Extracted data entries
*** Begin section ***

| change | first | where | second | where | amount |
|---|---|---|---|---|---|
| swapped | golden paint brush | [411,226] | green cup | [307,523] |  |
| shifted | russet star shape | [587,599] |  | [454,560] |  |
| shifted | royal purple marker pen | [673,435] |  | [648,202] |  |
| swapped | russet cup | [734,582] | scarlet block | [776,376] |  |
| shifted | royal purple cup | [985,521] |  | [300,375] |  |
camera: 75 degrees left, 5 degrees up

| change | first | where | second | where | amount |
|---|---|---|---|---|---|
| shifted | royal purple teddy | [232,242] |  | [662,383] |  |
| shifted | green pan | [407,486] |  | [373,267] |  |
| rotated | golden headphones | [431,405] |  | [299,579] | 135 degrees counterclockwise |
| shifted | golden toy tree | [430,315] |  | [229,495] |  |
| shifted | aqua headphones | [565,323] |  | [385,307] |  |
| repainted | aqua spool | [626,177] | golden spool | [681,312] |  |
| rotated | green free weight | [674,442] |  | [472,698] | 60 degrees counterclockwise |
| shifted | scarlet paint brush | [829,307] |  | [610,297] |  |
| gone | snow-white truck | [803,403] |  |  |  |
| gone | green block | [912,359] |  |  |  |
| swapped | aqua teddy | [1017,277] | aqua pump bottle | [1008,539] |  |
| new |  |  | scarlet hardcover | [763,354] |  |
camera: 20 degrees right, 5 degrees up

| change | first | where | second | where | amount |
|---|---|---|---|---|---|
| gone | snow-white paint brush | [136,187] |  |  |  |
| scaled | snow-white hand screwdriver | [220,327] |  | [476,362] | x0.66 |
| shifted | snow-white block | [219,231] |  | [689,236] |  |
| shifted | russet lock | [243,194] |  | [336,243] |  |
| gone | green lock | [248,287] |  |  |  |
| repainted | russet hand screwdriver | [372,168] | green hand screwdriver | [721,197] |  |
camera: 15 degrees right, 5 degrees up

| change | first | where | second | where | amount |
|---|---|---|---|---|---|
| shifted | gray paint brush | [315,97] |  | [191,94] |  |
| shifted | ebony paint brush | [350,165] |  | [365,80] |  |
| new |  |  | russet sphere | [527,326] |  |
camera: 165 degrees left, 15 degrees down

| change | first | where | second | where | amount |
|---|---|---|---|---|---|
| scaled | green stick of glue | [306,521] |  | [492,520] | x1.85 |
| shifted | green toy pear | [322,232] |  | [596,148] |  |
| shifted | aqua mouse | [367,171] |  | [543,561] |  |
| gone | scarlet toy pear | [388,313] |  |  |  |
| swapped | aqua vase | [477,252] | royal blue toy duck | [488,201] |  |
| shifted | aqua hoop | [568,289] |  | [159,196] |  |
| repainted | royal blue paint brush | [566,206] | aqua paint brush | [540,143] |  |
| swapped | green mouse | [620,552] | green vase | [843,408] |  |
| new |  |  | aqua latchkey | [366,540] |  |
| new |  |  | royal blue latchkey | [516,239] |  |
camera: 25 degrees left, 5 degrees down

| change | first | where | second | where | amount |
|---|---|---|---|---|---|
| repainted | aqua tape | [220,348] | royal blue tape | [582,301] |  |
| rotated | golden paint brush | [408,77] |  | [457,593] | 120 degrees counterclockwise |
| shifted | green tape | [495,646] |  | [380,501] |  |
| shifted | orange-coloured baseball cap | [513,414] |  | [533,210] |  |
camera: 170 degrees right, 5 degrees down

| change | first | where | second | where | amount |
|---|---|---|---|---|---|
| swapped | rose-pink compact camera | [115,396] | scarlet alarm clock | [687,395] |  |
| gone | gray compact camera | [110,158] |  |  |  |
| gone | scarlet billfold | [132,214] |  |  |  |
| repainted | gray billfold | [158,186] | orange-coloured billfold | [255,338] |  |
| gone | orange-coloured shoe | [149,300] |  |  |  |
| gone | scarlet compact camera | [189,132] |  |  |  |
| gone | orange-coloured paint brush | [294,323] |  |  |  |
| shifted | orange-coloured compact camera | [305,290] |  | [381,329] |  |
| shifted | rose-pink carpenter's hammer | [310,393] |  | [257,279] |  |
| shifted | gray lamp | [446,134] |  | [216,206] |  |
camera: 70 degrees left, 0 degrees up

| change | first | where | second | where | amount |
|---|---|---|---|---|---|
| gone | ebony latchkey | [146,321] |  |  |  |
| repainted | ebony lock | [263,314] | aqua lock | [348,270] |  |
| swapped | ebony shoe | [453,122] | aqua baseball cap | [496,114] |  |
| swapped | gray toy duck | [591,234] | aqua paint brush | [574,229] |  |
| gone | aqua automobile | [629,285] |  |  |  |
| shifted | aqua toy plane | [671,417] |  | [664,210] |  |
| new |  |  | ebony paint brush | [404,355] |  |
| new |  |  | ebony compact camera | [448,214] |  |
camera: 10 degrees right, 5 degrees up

*** End section ***

> Instructions for the task:
The lines to write out run from the one with "orange-coloured shoe |" through the end of the records. Give them exactly, and only them.

> Response:
| gone | orange-coloured shoe | [149,300] |  |  |  |
| gone | scarlet compact camera | [189,132] |  |  |  |
| gone | orange-coloured paint brush | [294,323] |  |  |  |
| shifted | orange-coloured compact camera | [305,290] |  | [381,329] |  |
| shifted | rose-pink carpenter's hammer | [310,393] |  | [257,279] |  |
| shifted | gray lamp | [446,134] |  | [216,206] |  |
camera: 70 degrees left, 0 degrees up

| change | first | where | second | where | amount |
|---|---|---|---|---|---|
| gone | ebony latchkey | [146,321] |  |  |  |
| repainted | ebony lock | [263,314] | aqua lock | [348,270] |  |
| swapped | ebony shoe | [453,122] | aqua baseball cap | [496,114] |  |
| swapped | gray toy duck | [591,234] | aqua paint brush | [574,229] |  |
| gone | aqua automobile | [629,285] |  |  |  |
| shifted | aqua toy plane | [671,417] |  | [664,210] |  |
| new |  |  | ebony paint brush | [404,355] |  |
| new |  |  | ebony compact camera | [448,214] |  |
camera: 10 degrees right, 5 degrees up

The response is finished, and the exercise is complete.